Supplied records START
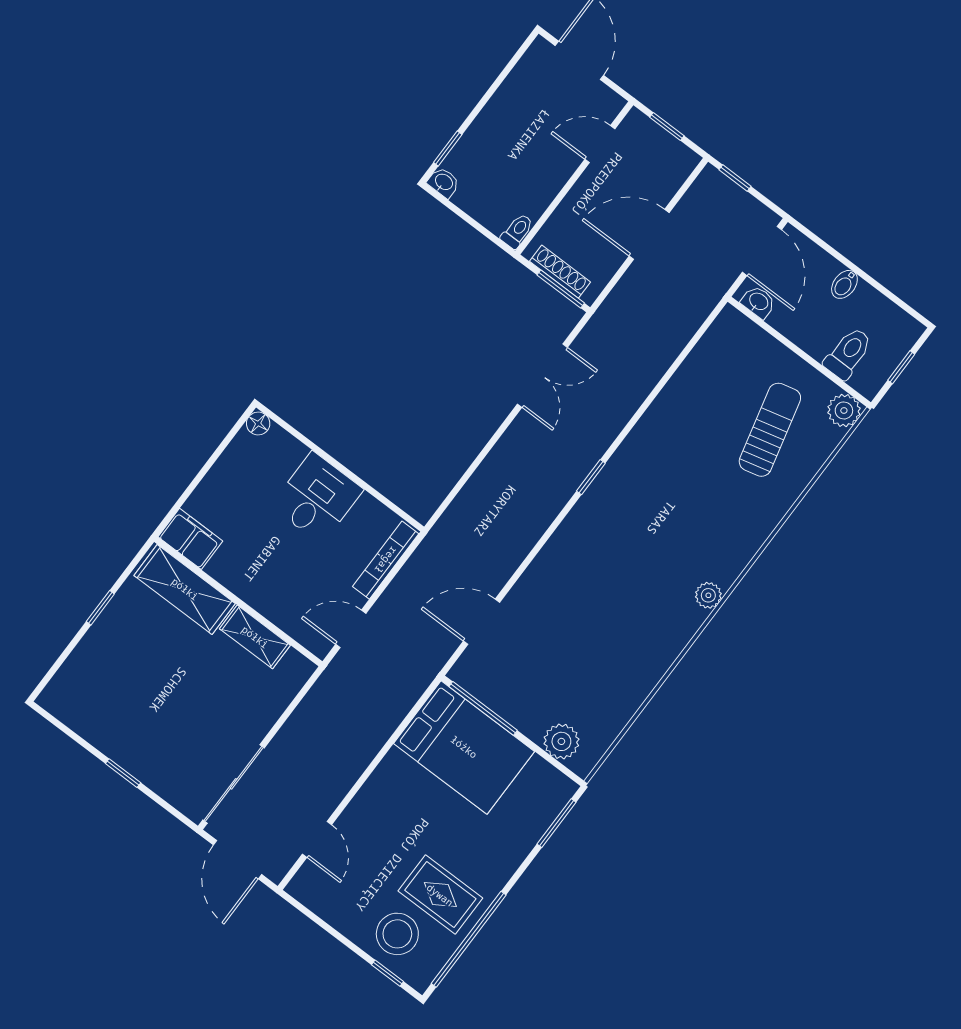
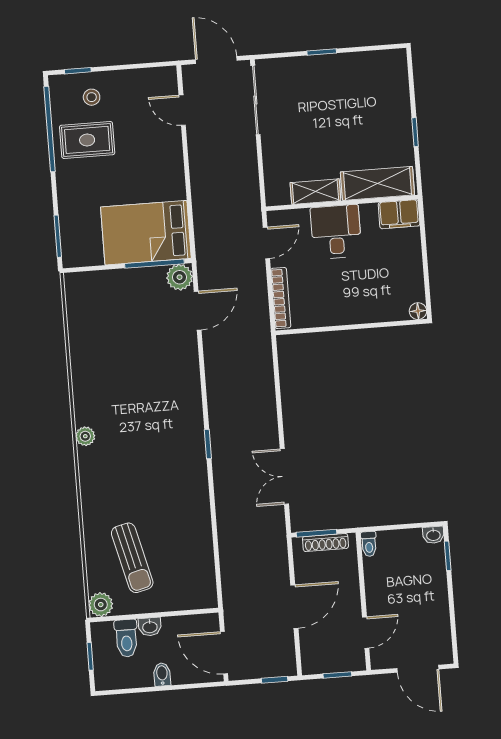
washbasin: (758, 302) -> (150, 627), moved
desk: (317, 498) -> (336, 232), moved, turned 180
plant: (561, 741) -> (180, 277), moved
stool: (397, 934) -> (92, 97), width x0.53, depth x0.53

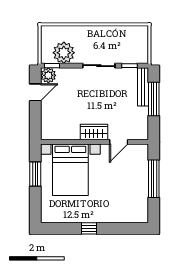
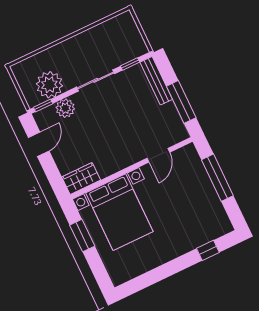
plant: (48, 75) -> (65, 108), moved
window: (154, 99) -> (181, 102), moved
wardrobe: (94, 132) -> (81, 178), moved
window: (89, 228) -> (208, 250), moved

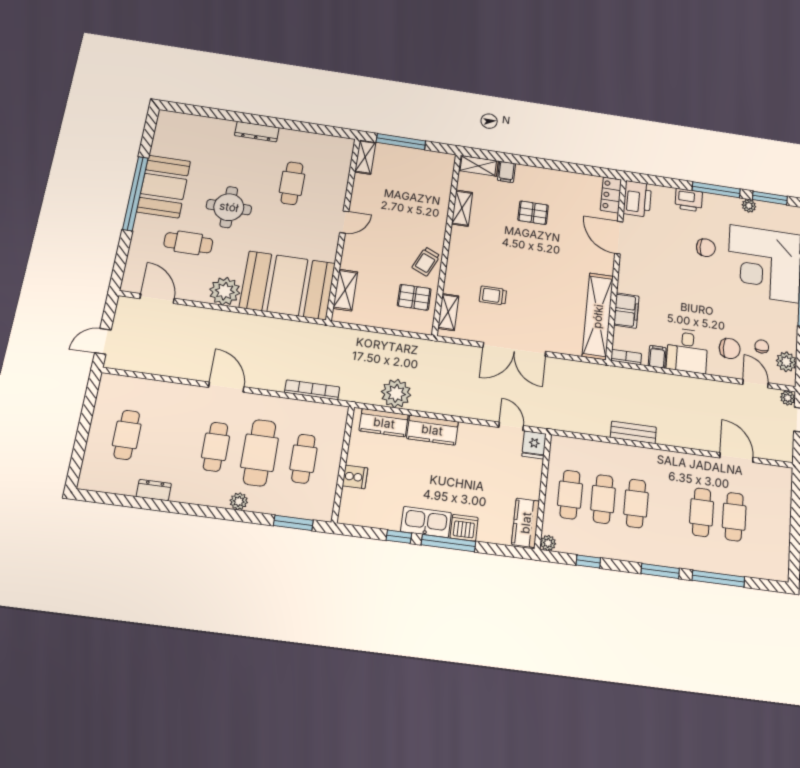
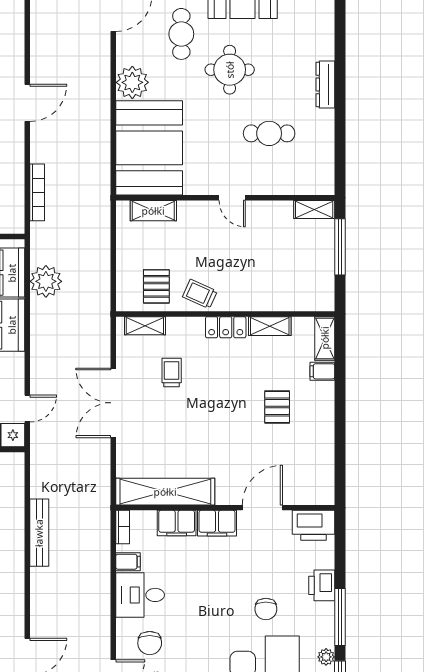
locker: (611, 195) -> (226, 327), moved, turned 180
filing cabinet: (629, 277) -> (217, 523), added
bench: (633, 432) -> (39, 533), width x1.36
Supplied records END
● Required work: Copy the entries exactly. Leave out the images.

● Written solution:
washbasin: (758, 302) -> (150, 627), moved
desk: (317, 498) -> (336, 232), moved, turned 180
plant: (561, 741) -> (180, 277), moved
stool: (397, 934) -> (92, 97), width x0.53, depth x0.53

plant: (48, 75) -> (65, 108), moved
window: (154, 99) -> (181, 102), moved
wardrobe: (94, 132) -> (81, 178), moved
window: (89, 228) -> (208, 250), moved

locker: (611, 195) -> (226, 327), moved, turned 180
filing cabinet: (629, 277) -> (217, 523), added
bench: (633, 432) -> (39, 533), width x1.36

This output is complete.